[Per-category count data]
▬▬▬▬▬▬

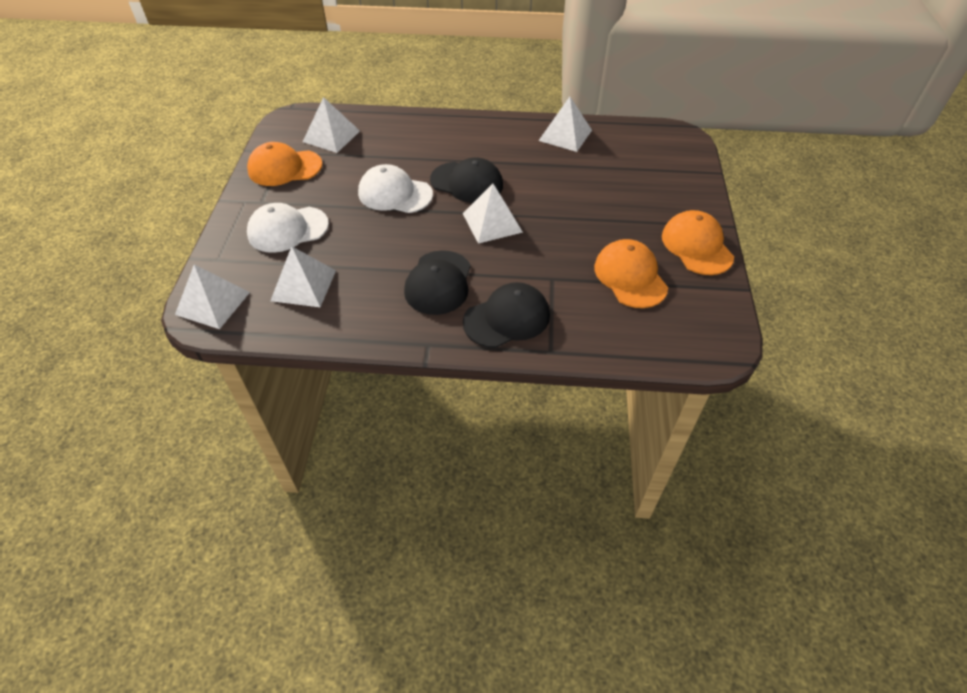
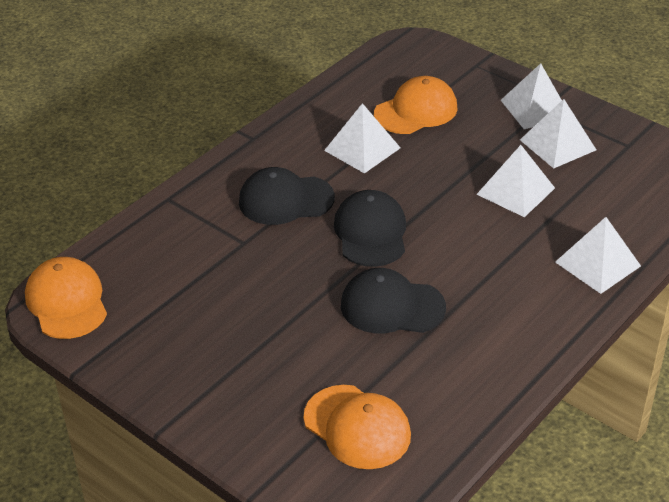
white cap: [247,203,329,253] [358,164,433,213] = 2 -> none = 0

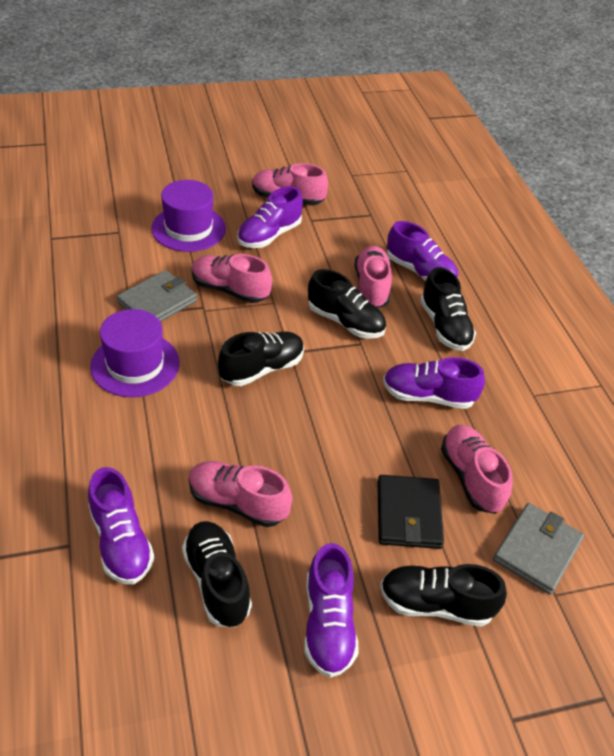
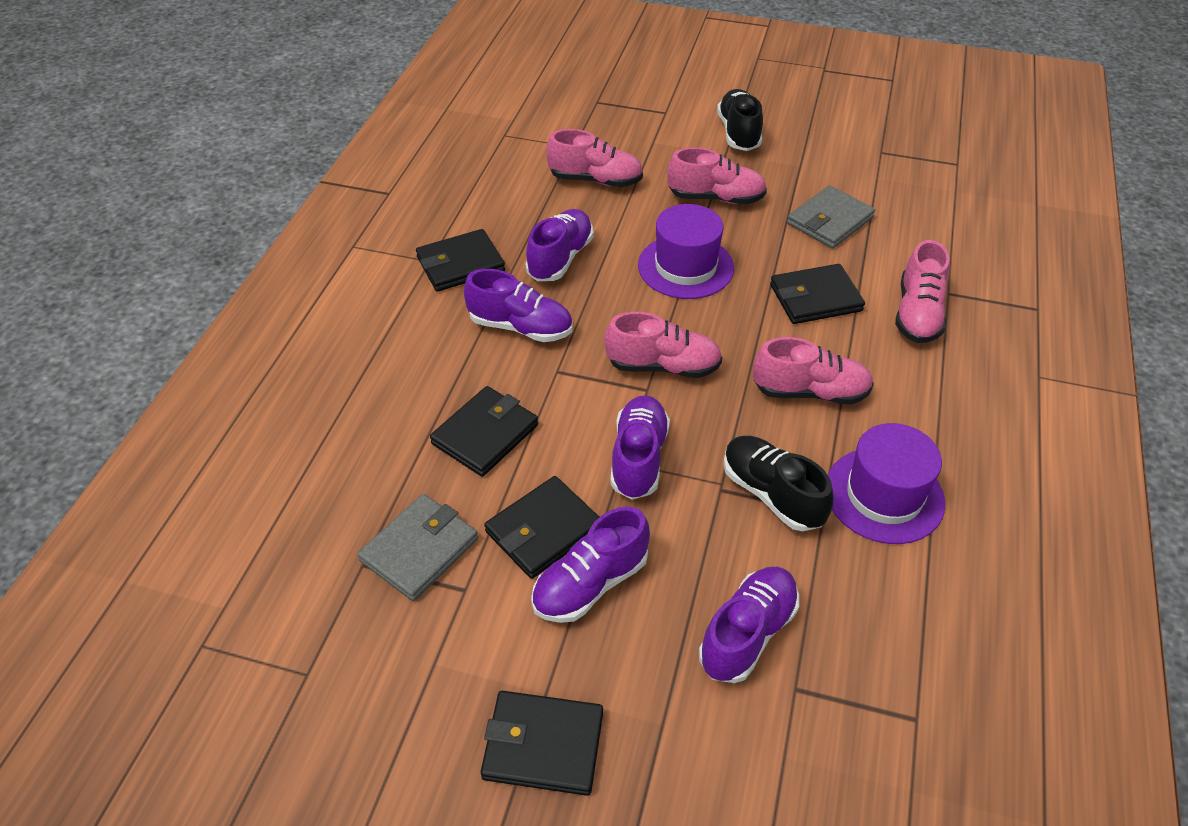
black shoe: [182,521,252,627] [218,331,304,386] [308,269,386,339] [380,564,507,627] [420,267,476,351] = 5 -> [717,89,763,151] [723,436,834,531] = 2
black wallet: [378,475,444,549] = 1 -> [416,229,505,292] [430,386,538,477] [481,691,603,796] [484,476,599,579] [770,264,865,324] = 5

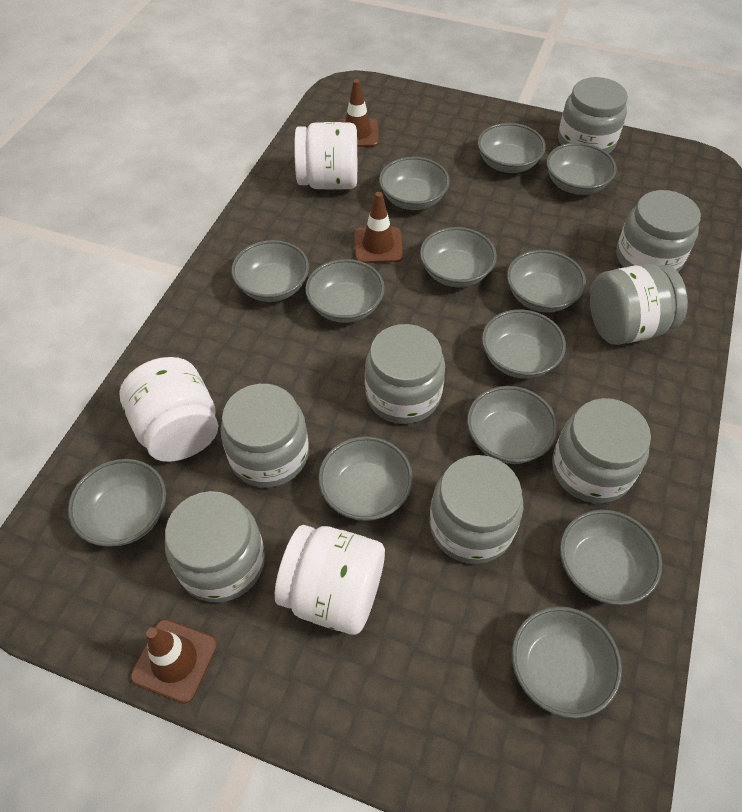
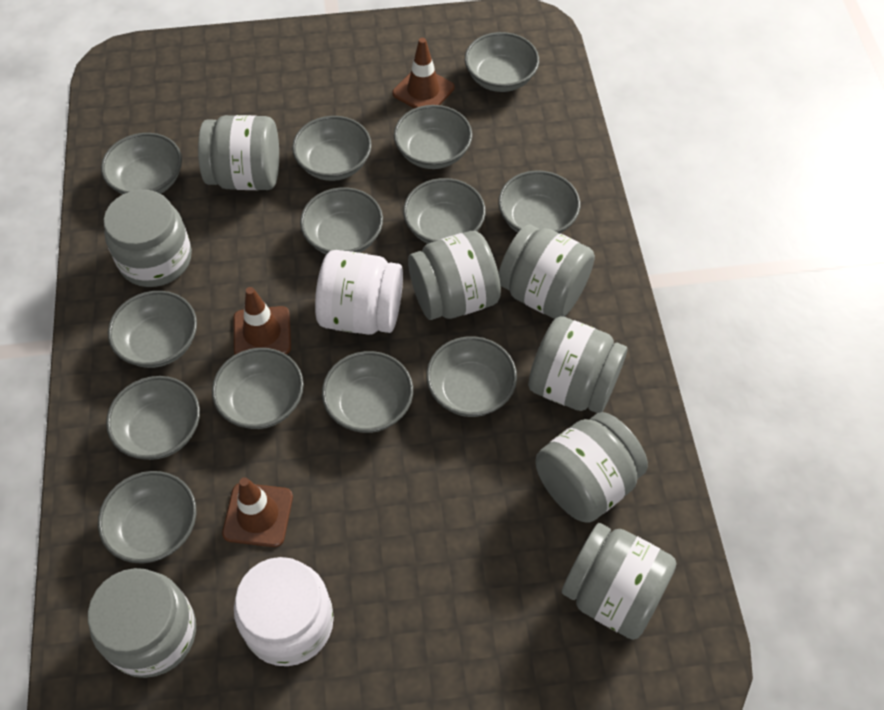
white jar: [119,357,218,462] [275,525,385,635] [294,122,357,190] = 3 -> [234,557,334,666] [315,250,403,335] = 2

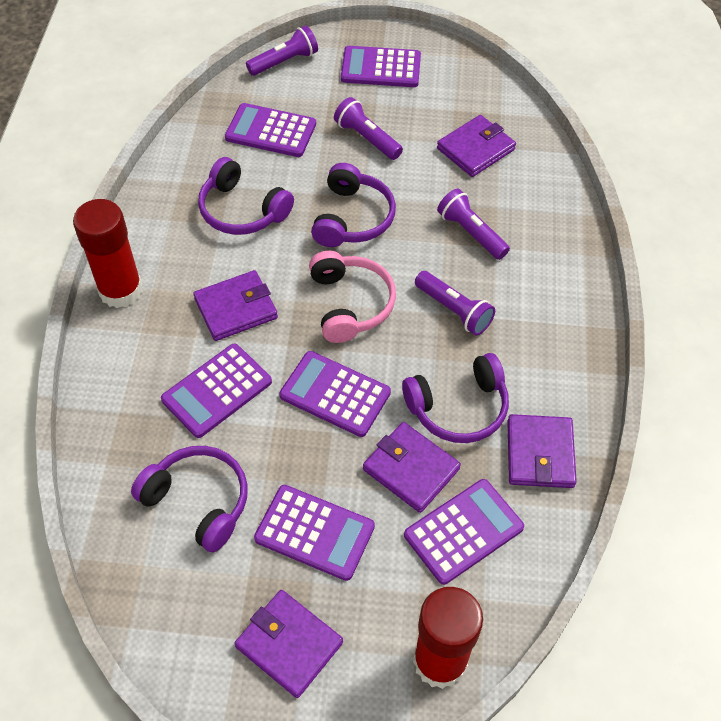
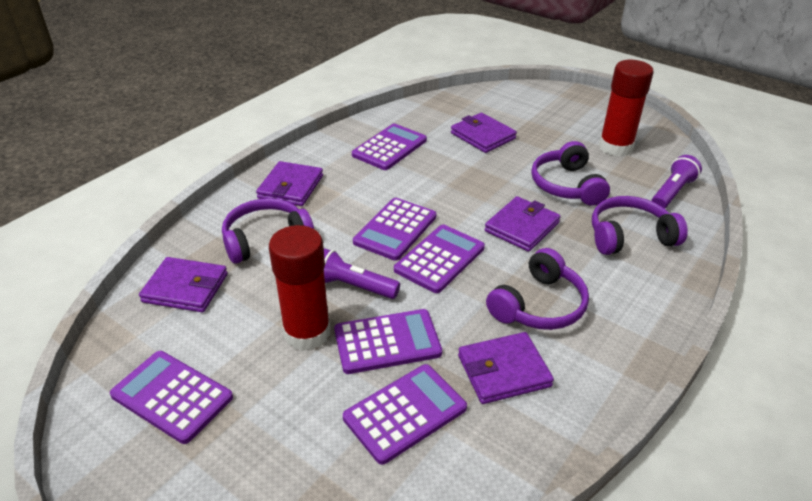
pink headphones: [309,251,396,343] = 1 -> none = 0
purple flashlight: [246,25,318,76] [334,97,403,160] [415,271,495,335] [437,189,510,260] = 4 -> [324,248,400,299] [652,155,702,208] = 2

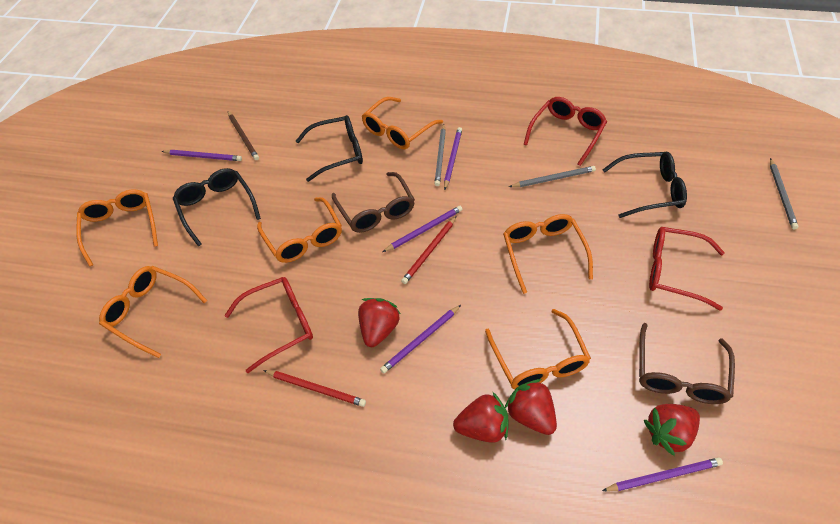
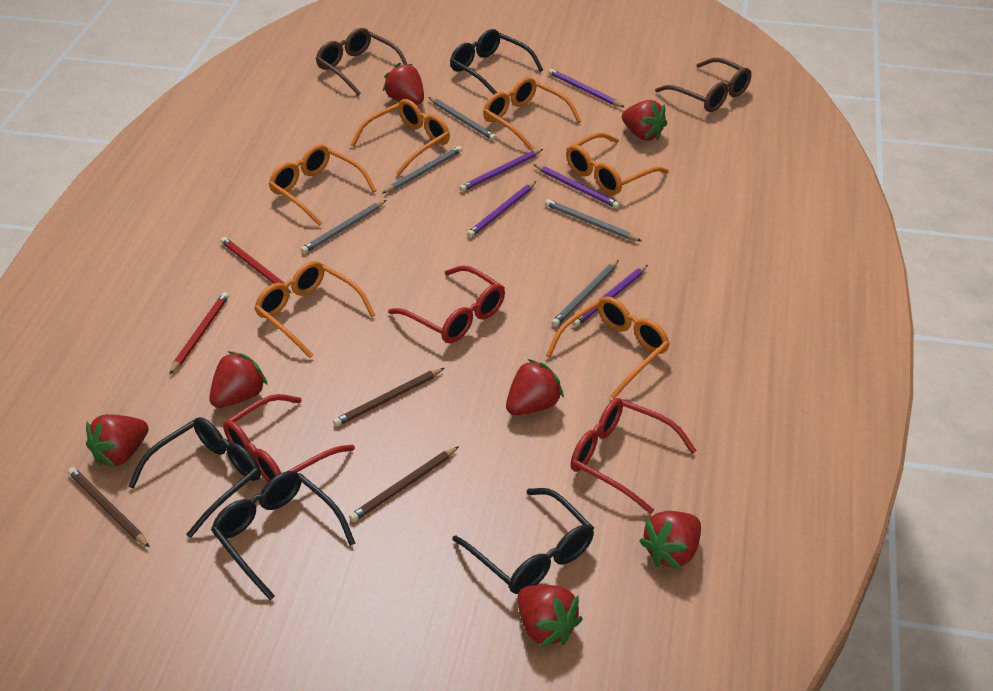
black glasses: [173,168,261,246] [296,115,363,182] [603,152,687,218] = 3 -> [128,417,261,538] [211,471,356,600] [450,29,543,95] [452,488,594,594] = 4
brown pencil: [228,111,259,160] = 1 -> [68,467,150,548] [333,368,444,427] [349,446,459,522] = 3
grey pencil: [434,124,446,186] [509,166,596,187] [770,158,798,230] = 3 -> [301,200,386,254] [382,146,462,193] [429,97,497,141] [545,199,641,241] [551,260,619,327] = 5
red strawberry: [358,298,401,347] [453,392,508,443] [505,379,557,435] [644,404,700,456] = 4 -> [86,414,149,468] [209,351,268,408] [383,63,424,105] [506,359,564,415] [517,585,582,648] [622,100,667,141] [639,511,701,570] = 7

▬▬▬▬▬▬

(Your assignment)
Give the entries above again exactly, minus their pictures.

(Exercise result)
white cap: [247,203,329,253] [358,164,433,213] = 2 -> none = 0

black shoe: [182,521,252,627] [218,331,304,386] [308,269,386,339] [380,564,507,627] [420,267,476,351] = 5 -> [717,89,763,151] [723,436,834,531] = 2
black wallet: [378,475,444,549] = 1 -> [416,229,505,292] [430,386,538,477] [481,691,603,796] [484,476,599,579] [770,264,865,324] = 5

white jar: [119,357,218,462] [275,525,385,635] [294,122,357,190] = 3 -> [234,557,334,666] [315,250,403,335] = 2

pink headphones: [309,251,396,343] = 1 -> none = 0
purple flashlight: [246,25,318,76] [334,97,403,160] [415,271,495,335] [437,189,510,260] = 4 -> [324,248,400,299] [652,155,702,208] = 2

black glasses: [173,168,261,246] [296,115,363,182] [603,152,687,218] = 3 -> [128,417,261,538] [211,471,356,600] [450,29,543,95] [452,488,594,594] = 4
brown pencil: [228,111,259,160] = 1 -> [68,467,150,548] [333,368,444,427] [349,446,459,522] = 3
grey pencil: [434,124,446,186] [509,166,596,187] [770,158,798,230] = 3 -> [301,200,386,254] [382,146,462,193] [429,97,497,141] [545,199,641,241] [551,260,619,327] = 5
red strawberry: [358,298,401,347] [453,392,508,443] [505,379,557,435] [644,404,700,456] = 4 -> [86,414,149,468] [209,351,268,408] [383,63,424,105] [506,359,564,415] [517,585,582,648] [622,100,667,141] [639,511,701,570] = 7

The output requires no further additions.